Written task
Return each line of the listing in which the word "none" appears.

Supplied records
══════

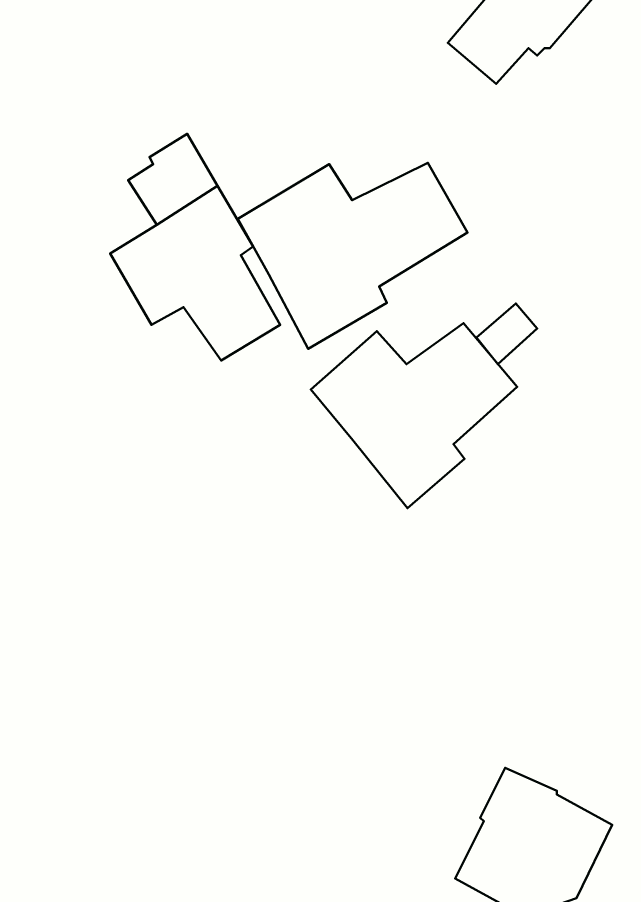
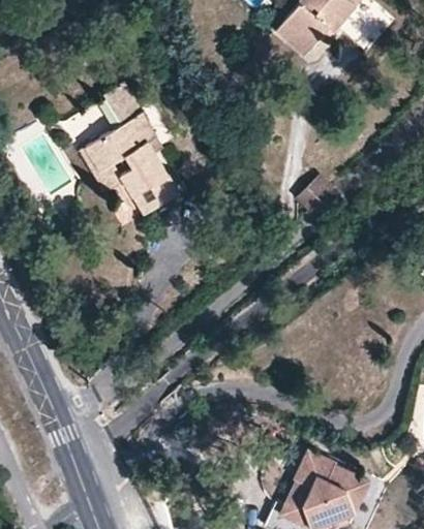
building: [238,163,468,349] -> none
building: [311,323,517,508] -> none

══════

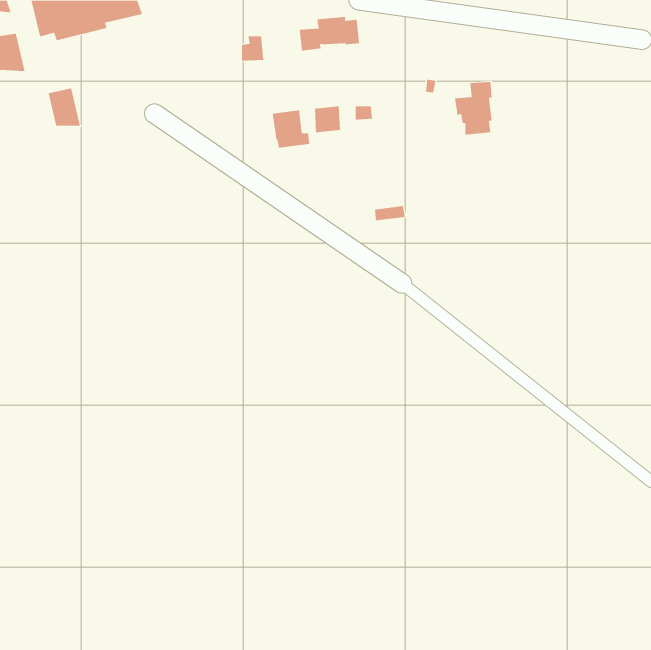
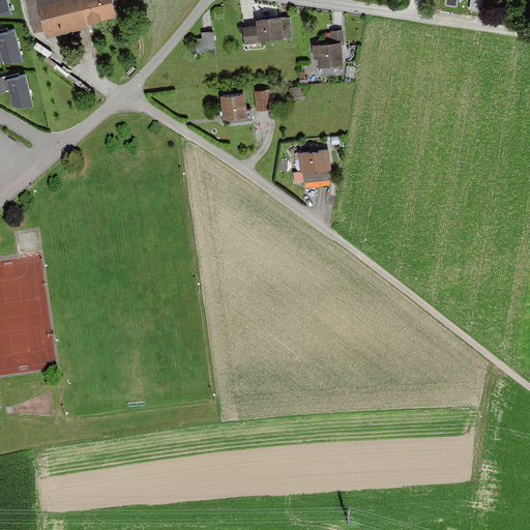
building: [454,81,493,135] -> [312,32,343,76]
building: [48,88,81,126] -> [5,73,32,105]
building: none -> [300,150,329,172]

══════

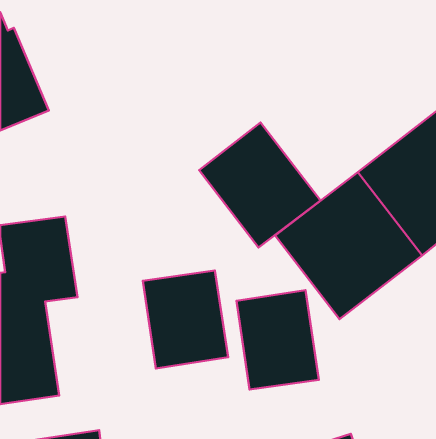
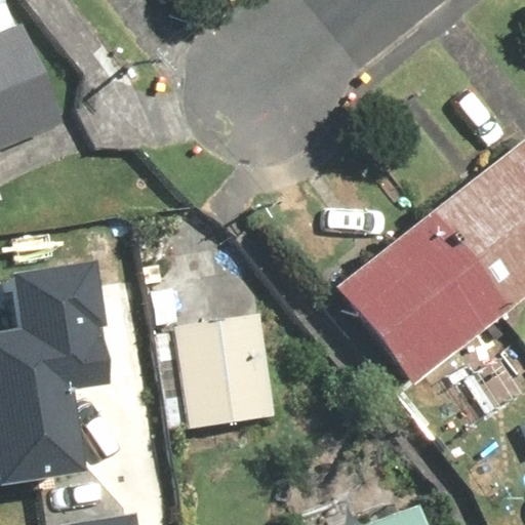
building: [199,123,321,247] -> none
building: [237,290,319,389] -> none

══════

Result
building: [238,163,468,349] -> none
building: [311,323,517,508] -> none
building: none -> [300,150,329,172]
building: [199,123,321,247] -> none
building: [237,290,319,389] -> none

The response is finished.